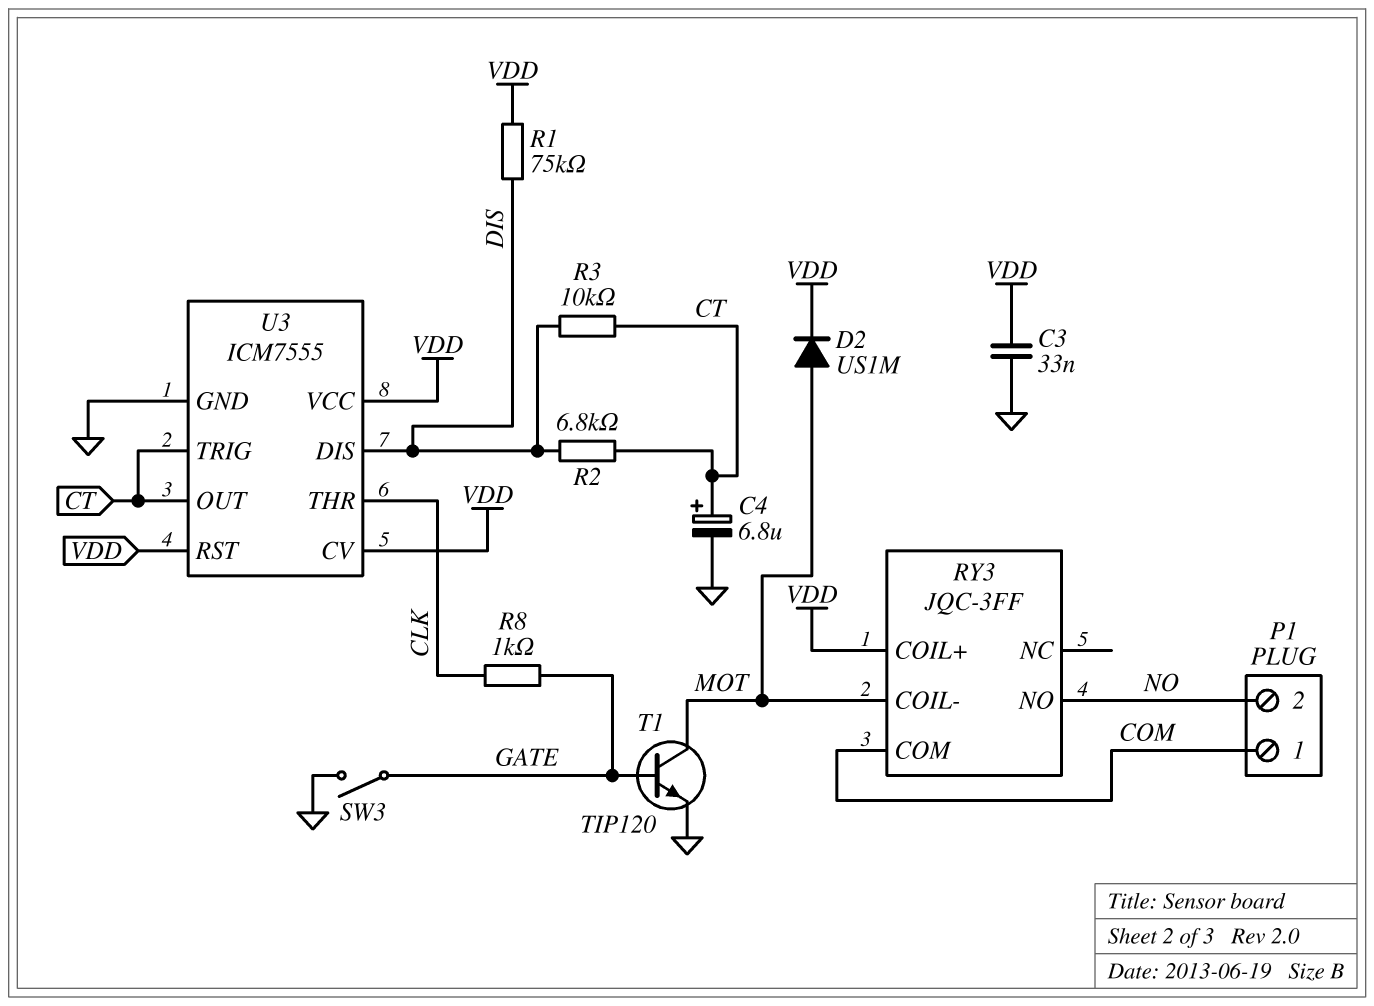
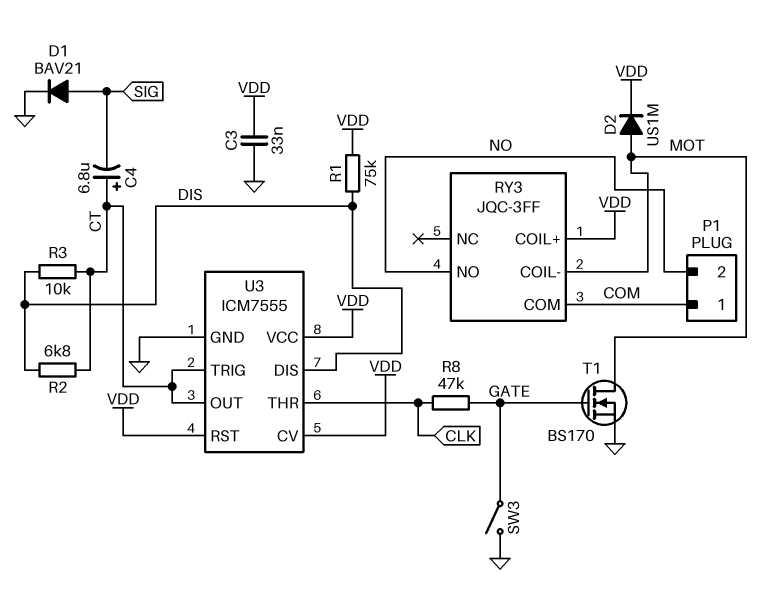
C4: 6.8uF (plus CT, minus GND) -> 6.8uF (plus CT, minus SIG)
D1: none -> diode BAV21 (A SIG, K GND)
R8: 1k (CLK, GATE) -> 47k (CLK, GATE)
T1: NPN TIP120 (B GATE, C MOT, E GND) -> NMOS BS170 (G GATE, D MOT, S GND)

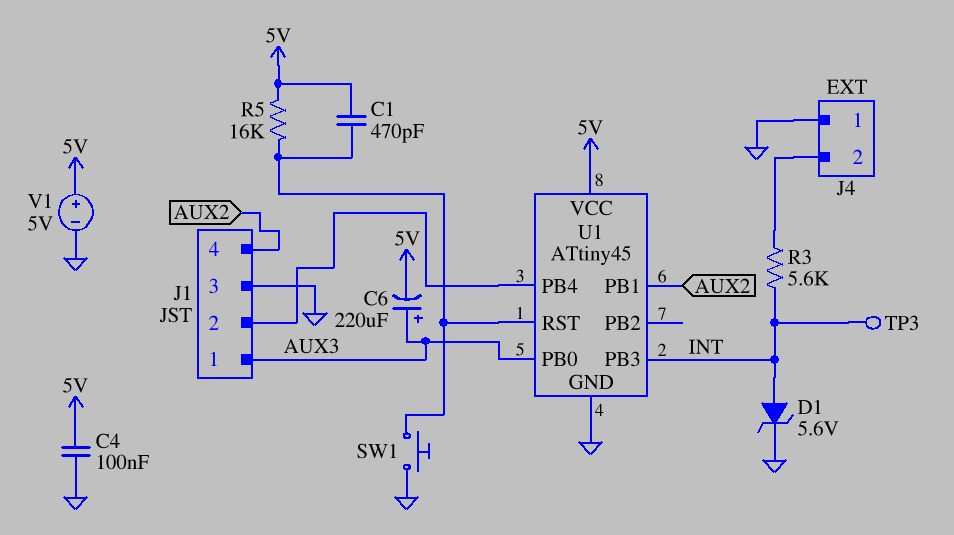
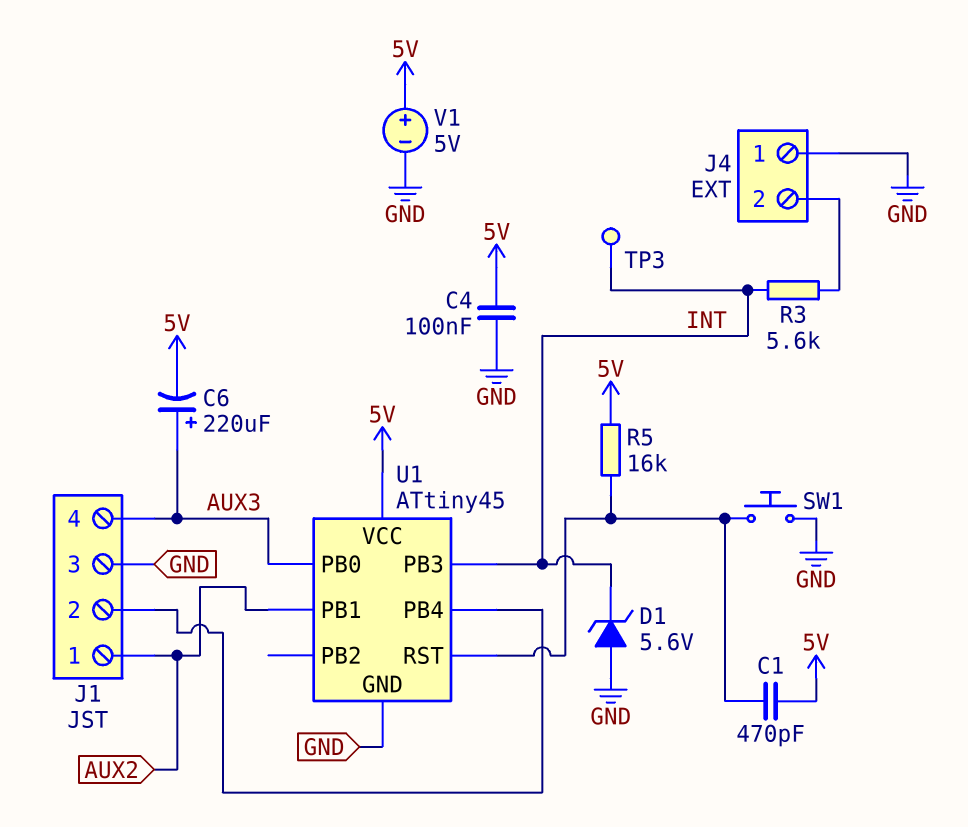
D1: zener 5.6V (A INT, K GND) -> zener 5.6V (A GND, K INT)
J1 pin 1: AUX3 -> AUX2
J1 pin 4: AUX2 -> AUX3

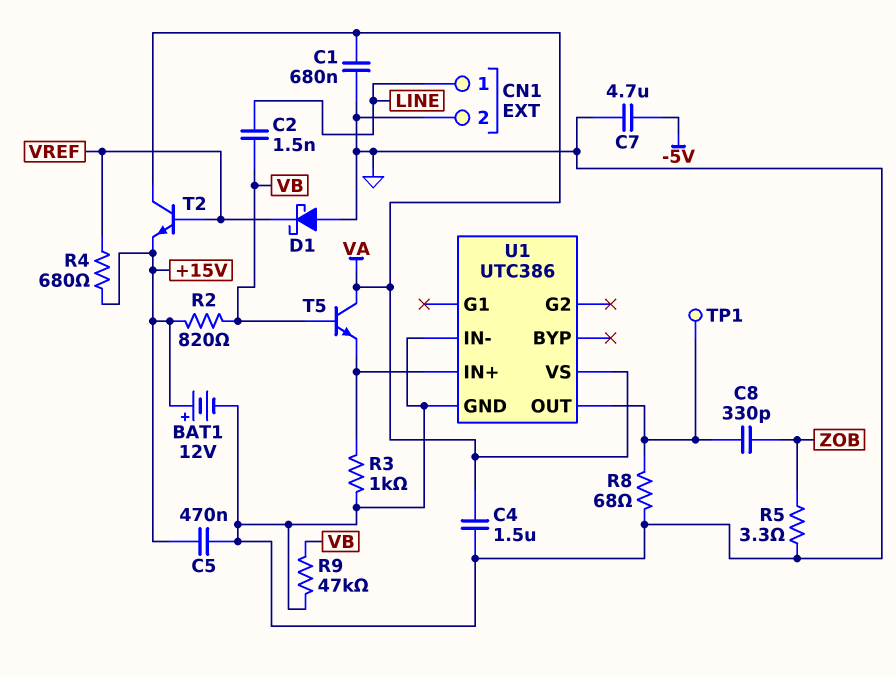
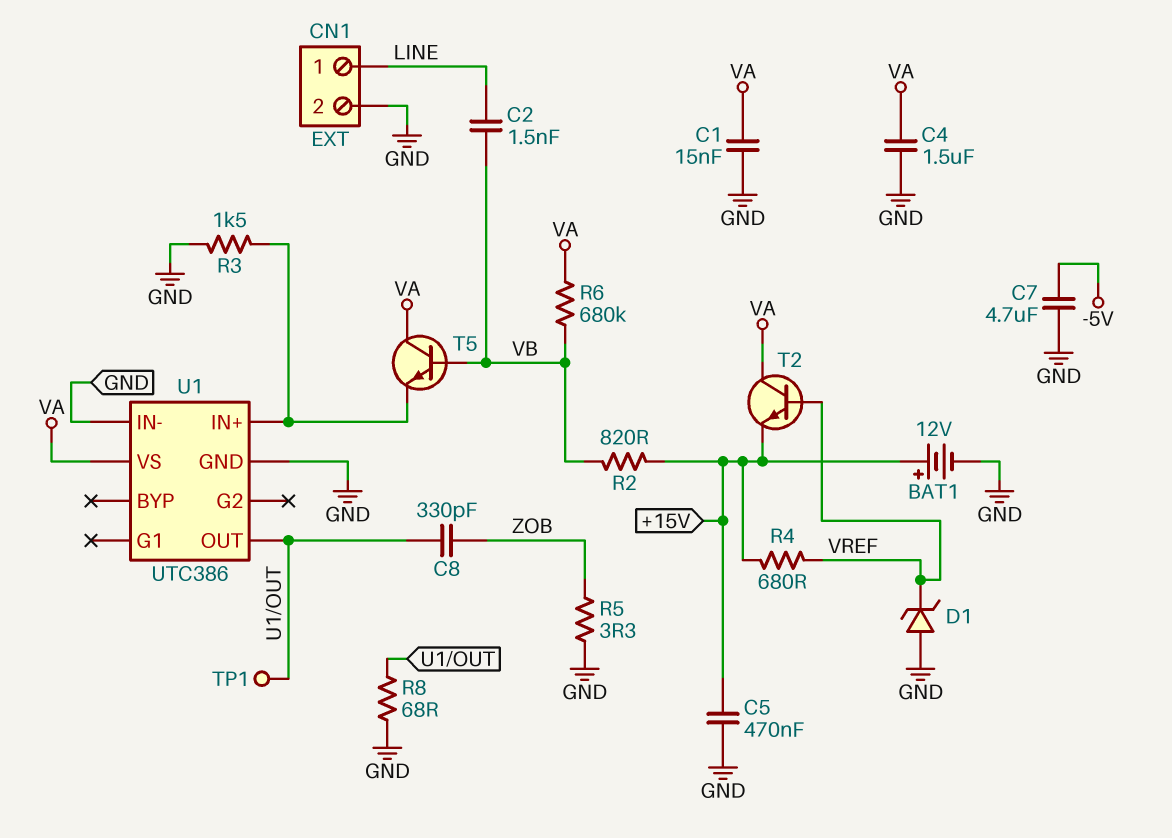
C1: 680nF (GND, VA) -> 15nF (GND, VA)
D1: schottky (A GND, K VREF) -> zener (A GND, K VREF)
R3: 1k (GND, U1/IN+) -> 1.5k (GND, U1/IN+)
R6: none -> 680k (VA, VB)
R9: 47k (GND, VB) -> none

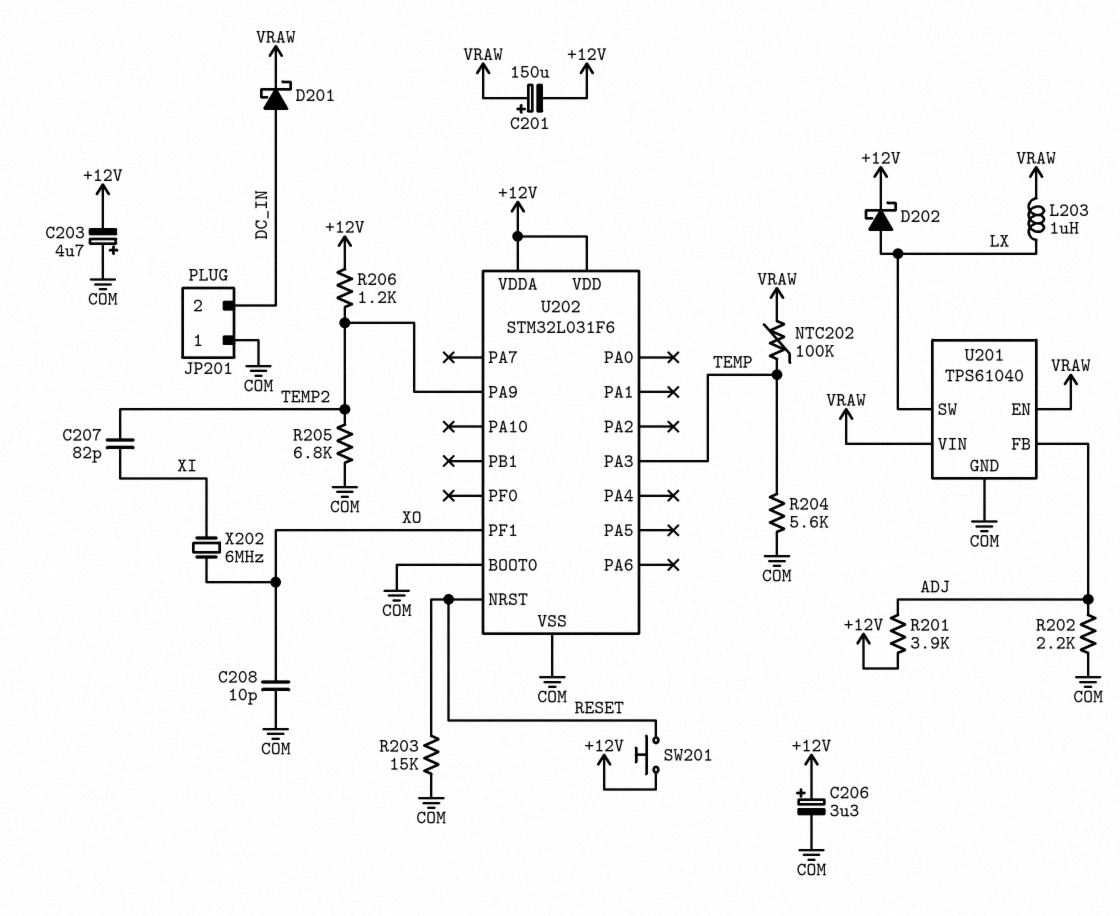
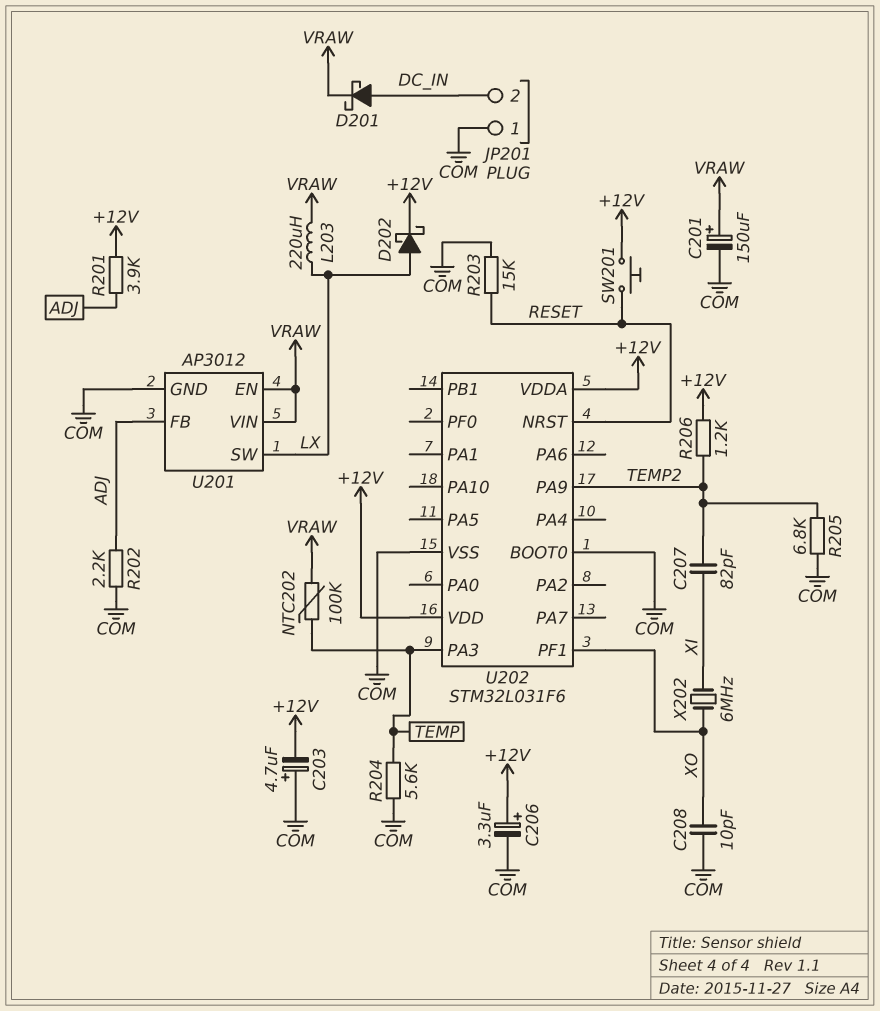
C201: 150uF (plus VRAW, minus +12V) -> 150uF (plus VRAW, minus COM)
L203: 1uH (LX, VRAW) -> 220uH (LX, VRAW)
U201: TPS61040 -> AP3012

■ ■ ■ ■

- WHAT TO PRODUCE
Copy out each line of the data that holds the string "GATE".

- YOUR RESPONSE
R8: 1k (CLK, GATE) -> 47k (CLK, GATE)
T1: NPN TIP120 (B GATE, C MOT, E GND) -> NMOS BS170 (G GATE, D MOT, S GND)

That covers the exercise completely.